■ Directions for this task
Below is a listing. Quote from it, exactly, the lines from the one containing "camera: 75 degrees right, 5 degrees up" down to the one containing "(846, 229) = (940, 620): green", both ends included, and nothing else.

[[ Information supplied open ]]

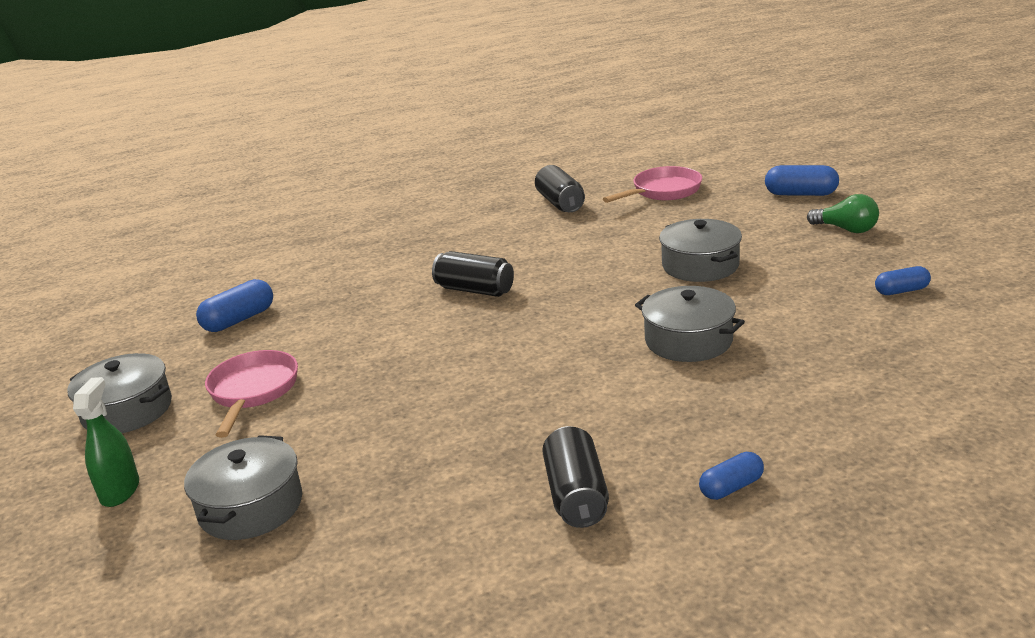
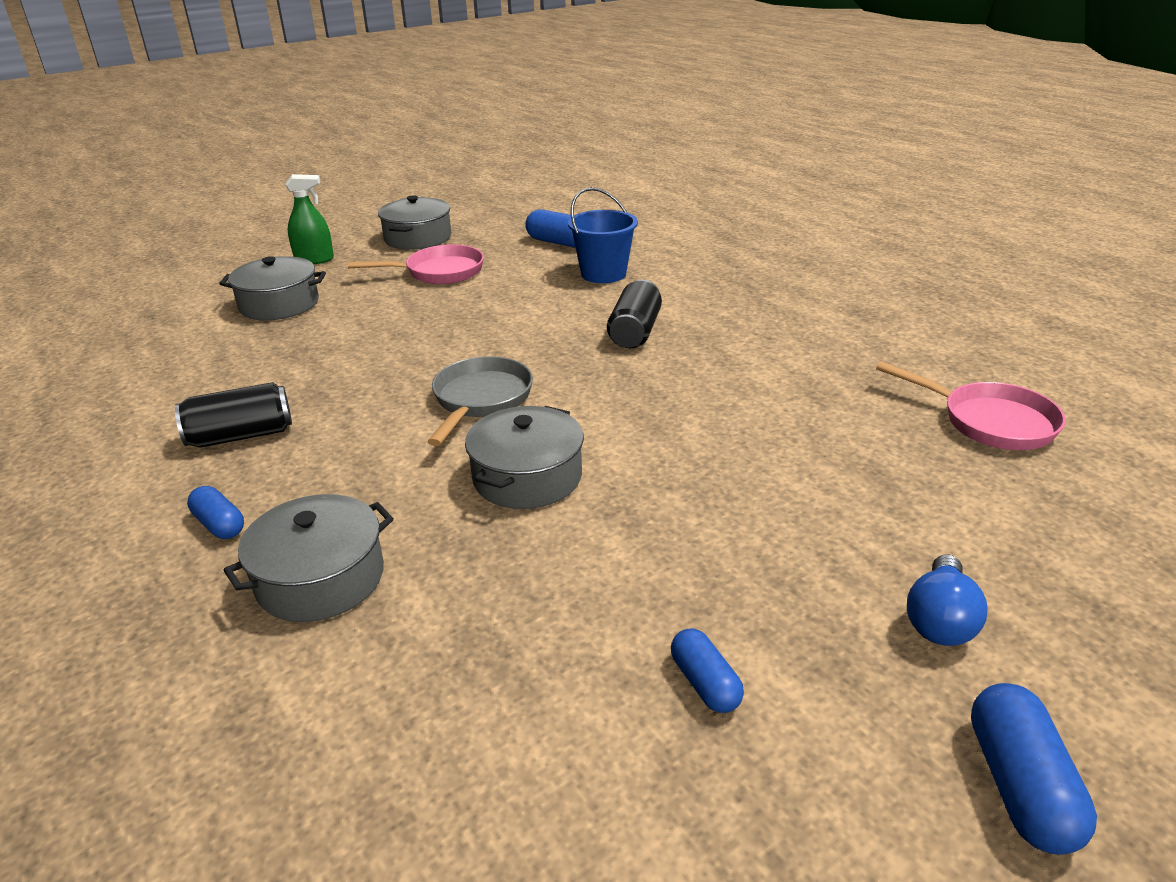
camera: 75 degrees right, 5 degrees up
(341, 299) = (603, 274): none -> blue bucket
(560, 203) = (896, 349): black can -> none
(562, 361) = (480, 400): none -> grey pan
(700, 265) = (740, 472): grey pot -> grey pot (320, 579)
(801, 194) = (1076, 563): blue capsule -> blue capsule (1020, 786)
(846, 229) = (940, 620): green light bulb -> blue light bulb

[[ Information supplied closed ]]
[[ Information supplied open ]]

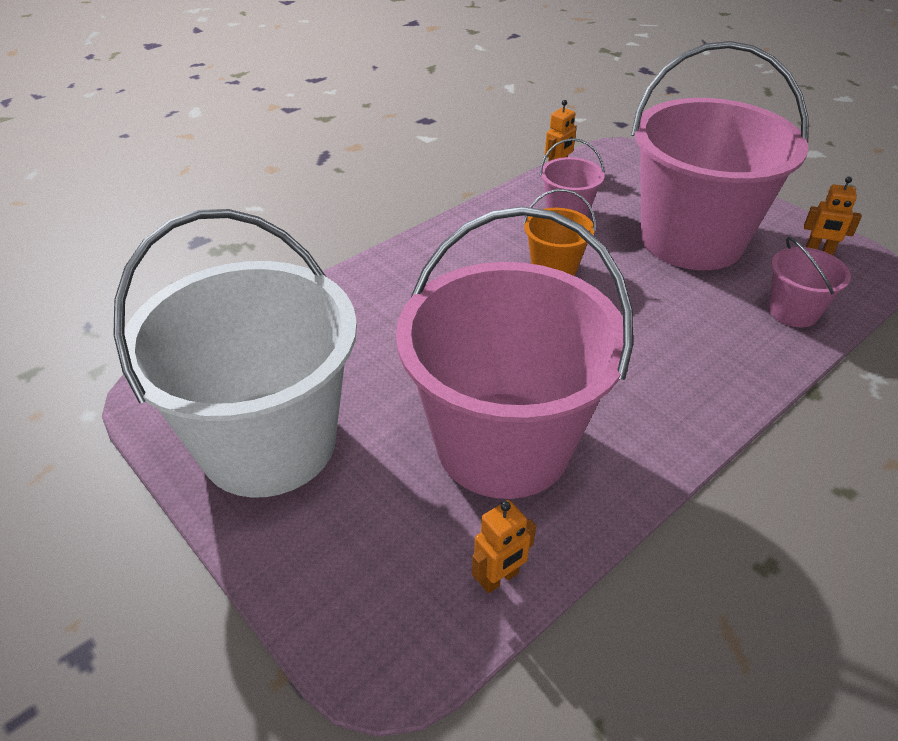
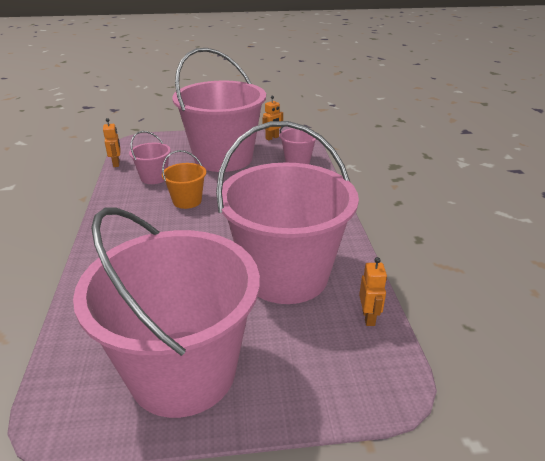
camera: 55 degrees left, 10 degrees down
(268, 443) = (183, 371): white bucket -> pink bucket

[[ Information supplied closed ]]

■ Exercise result
camera: 75 degrees right, 5 degrees up
(341, 299) = (603, 274): none -> blue bucket
(560, 203) = (896, 349): black can -> none
(562, 361) = (480, 400): none -> grey pan
(700, 265) = (740, 472): grey pot -> grey pot (320, 579)
(801, 194) = (1076, 563): blue capsule -> blue capsule (1020, 786)
(846, 229) = (940, 620): green light bulb -> blue light bulb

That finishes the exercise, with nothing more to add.